## [Problem to work on]
Every line in the listing below from the one with "F1: 100mA (CANL, SENS) -> none" through the one with "D4: diode 1N4007" is to be reproduced exactly, both ends included; leave out the rest.

## [Record set]

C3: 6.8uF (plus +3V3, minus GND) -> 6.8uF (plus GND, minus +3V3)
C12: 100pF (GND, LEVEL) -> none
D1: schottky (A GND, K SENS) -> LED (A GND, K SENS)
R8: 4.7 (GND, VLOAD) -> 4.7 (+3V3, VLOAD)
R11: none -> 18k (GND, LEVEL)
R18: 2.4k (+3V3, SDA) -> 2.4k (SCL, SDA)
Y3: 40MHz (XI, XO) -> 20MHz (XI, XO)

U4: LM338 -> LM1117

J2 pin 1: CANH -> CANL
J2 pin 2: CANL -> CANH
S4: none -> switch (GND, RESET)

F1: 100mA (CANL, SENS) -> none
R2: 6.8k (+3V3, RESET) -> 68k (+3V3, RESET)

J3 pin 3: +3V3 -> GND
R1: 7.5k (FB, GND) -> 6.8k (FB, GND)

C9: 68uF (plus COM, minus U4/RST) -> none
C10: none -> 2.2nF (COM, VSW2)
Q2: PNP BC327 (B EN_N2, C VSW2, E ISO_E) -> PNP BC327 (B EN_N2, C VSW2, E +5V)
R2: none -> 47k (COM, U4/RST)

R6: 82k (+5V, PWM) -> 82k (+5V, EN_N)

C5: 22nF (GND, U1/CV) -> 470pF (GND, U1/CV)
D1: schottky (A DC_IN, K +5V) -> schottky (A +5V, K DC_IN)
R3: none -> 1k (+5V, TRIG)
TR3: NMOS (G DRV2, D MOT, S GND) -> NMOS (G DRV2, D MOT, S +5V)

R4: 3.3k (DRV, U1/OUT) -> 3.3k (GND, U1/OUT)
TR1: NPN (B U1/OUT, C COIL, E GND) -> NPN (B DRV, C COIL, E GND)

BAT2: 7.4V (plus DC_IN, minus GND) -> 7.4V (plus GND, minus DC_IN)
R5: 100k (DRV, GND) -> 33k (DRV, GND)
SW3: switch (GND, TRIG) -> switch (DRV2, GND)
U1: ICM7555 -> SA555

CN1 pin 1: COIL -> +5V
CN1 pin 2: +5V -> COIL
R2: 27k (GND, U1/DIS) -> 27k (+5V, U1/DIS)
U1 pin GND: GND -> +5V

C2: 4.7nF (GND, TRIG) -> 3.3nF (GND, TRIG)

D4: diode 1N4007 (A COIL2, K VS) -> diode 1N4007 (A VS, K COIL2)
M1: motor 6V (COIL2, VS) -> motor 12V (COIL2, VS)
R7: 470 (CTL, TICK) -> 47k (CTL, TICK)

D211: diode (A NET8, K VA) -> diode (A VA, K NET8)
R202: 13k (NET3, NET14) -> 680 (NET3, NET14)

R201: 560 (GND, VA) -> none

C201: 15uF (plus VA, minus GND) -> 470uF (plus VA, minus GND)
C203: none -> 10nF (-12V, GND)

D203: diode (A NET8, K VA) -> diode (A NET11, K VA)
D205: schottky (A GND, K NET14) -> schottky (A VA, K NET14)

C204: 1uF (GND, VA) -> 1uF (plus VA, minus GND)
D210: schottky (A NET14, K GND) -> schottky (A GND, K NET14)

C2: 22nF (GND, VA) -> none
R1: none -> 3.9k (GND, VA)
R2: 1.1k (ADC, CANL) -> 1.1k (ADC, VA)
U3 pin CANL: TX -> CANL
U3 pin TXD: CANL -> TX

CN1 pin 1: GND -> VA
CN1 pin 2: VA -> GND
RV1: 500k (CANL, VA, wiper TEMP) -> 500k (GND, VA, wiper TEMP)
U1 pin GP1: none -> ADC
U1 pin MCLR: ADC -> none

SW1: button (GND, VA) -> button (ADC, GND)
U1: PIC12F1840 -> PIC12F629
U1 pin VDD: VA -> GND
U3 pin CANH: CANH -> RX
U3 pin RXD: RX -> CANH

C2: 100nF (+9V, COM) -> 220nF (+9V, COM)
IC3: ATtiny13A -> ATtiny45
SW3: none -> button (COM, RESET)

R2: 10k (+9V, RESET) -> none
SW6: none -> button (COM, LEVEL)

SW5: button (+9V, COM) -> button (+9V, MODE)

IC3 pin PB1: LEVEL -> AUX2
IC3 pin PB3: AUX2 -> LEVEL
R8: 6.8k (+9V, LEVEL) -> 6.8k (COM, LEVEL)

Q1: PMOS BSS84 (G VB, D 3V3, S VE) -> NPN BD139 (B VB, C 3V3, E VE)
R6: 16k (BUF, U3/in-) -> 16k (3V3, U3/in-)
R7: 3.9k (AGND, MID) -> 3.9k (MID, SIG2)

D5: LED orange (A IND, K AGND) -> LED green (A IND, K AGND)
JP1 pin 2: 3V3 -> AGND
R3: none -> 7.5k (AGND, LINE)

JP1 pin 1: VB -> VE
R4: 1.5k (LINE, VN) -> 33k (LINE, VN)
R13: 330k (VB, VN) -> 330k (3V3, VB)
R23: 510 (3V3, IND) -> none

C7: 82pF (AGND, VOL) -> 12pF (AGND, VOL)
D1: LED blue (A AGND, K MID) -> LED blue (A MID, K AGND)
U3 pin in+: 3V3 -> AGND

## [Solution]
F1: 100mA (CANL, SENS) -> none
R2: 6.8k (+3V3, RESET) -> 68k (+3V3, RESET)

J3 pin 3: +3V3 -> GND
R1: 7.5k (FB, GND) -> 6.8k (FB, GND)

C9: 68uF (plus COM, minus U4/RST) -> none
C10: none -> 2.2nF (COM, VSW2)
Q2: PNP BC327 (B EN_N2, C VSW2, E ISO_E) -> PNP BC327 (B EN_N2, C VSW2, E +5V)
R2: none -> 47k (COM, U4/RST)

R6: 82k (+5V, PWM) -> 82k (+5V, EN_N)

C5: 22nF (GND, U1/CV) -> 470pF (GND, U1/CV)
D1: schottky (A DC_IN, K +5V) -> schottky (A +5V, K DC_IN)
R3: none -> 1k (+5V, TRIG)
TR3: NMOS (G DRV2, D MOT, S GND) -> NMOS (G DRV2, D MOT, S +5V)

R4: 3.3k (DRV, U1/OUT) -> 3.3k (GND, U1/OUT)
TR1: NPN (B U1/OUT, C COIL, E GND) -> NPN (B DRV, C COIL, E GND)

BAT2: 7.4V (plus DC_IN, minus GND) -> 7.4V (plus GND, minus DC_IN)
R5: 100k (DRV, GND) -> 33k (DRV, GND)
SW3: switch (GND, TRIG) -> switch (DRV2, GND)
U1: ICM7555 -> SA555

CN1 pin 1: COIL -> +5V
CN1 pin 2: +5V -> COIL
R2: 27k (GND, U1/DIS) -> 27k (+5V, U1/DIS)
U1 pin GND: GND -> +5V

C2: 4.7nF (GND, TRIG) -> 3.3nF (GND, TRIG)

D4: diode 1N4007 (A COIL2, K VS) -> diode 1N4007 (A VS, K COIL2)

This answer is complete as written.